Scan the listing below. Return every line containing the string "duck".
────
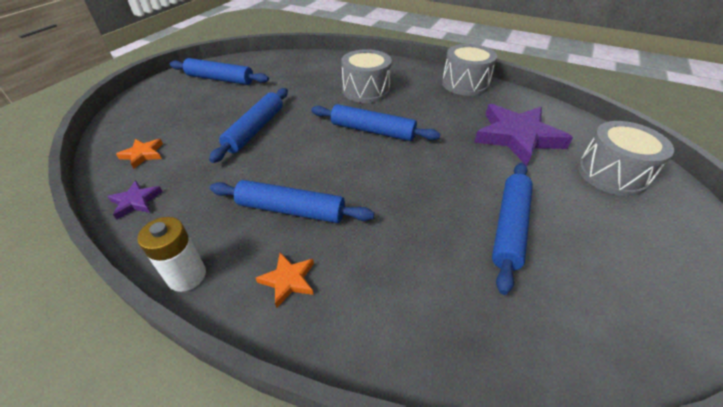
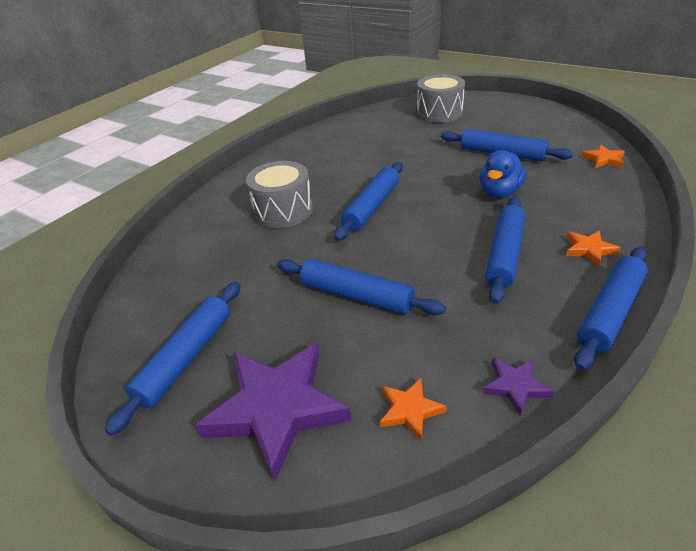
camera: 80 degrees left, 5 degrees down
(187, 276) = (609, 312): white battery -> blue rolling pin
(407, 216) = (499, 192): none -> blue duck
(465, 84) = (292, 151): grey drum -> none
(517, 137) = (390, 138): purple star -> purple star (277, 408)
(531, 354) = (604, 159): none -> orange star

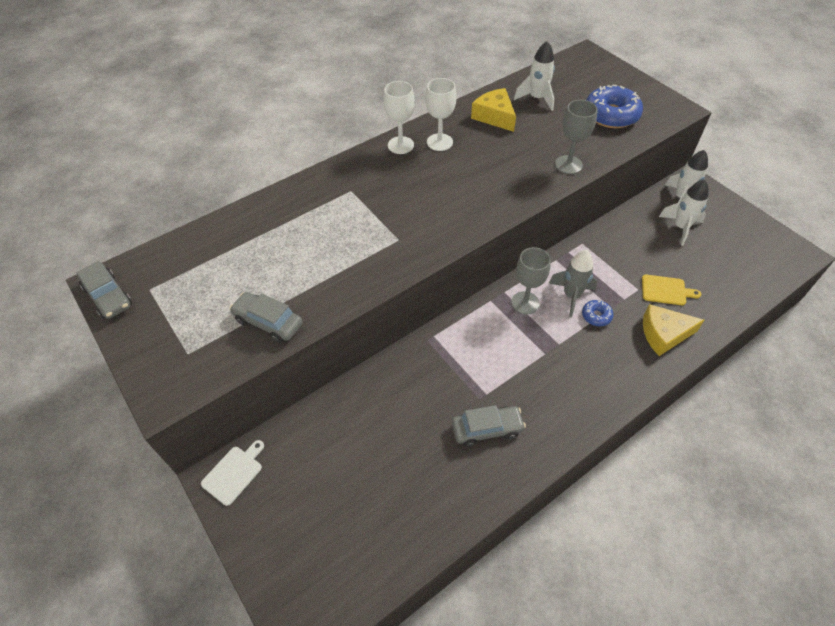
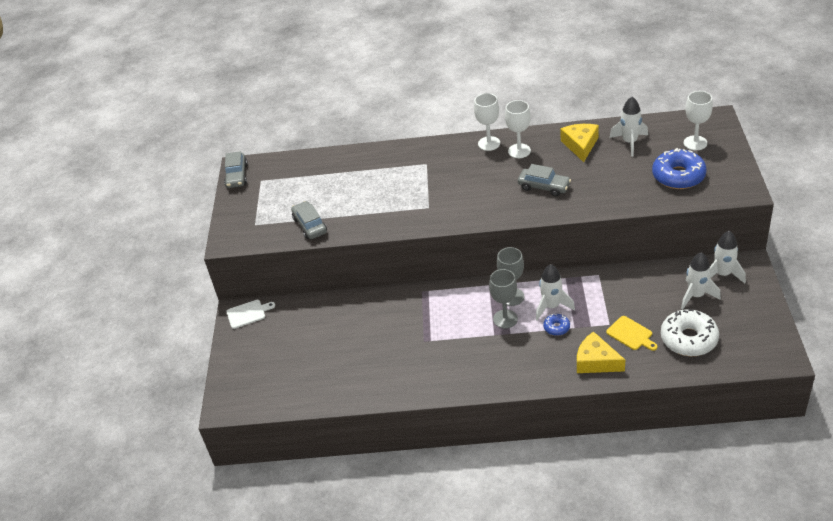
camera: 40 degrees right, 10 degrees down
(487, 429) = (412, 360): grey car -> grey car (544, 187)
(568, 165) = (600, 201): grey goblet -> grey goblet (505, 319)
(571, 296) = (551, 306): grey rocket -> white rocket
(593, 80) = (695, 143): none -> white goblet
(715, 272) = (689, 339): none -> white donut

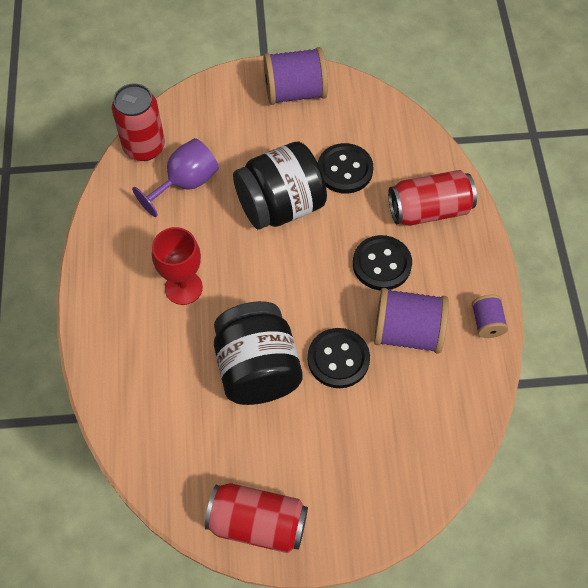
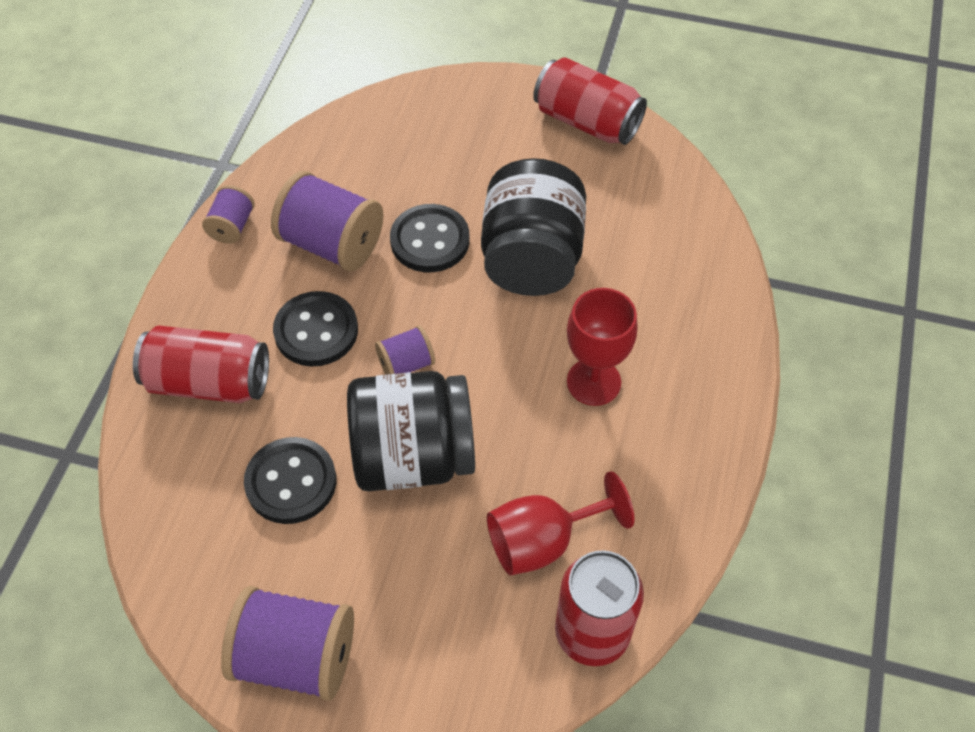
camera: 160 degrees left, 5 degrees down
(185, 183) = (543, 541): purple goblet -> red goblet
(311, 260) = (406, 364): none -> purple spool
────
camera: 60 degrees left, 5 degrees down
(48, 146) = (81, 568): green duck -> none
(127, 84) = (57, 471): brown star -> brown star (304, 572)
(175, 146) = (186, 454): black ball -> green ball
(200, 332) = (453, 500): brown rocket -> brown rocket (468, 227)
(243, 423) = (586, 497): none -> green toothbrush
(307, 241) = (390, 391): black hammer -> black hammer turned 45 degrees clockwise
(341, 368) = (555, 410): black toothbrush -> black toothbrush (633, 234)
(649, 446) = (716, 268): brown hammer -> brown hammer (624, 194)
────
* **Answer for the task**
(407, 216) = (499, 192): none -> blue duck
(48, 146) = (81, 568): green duck -> none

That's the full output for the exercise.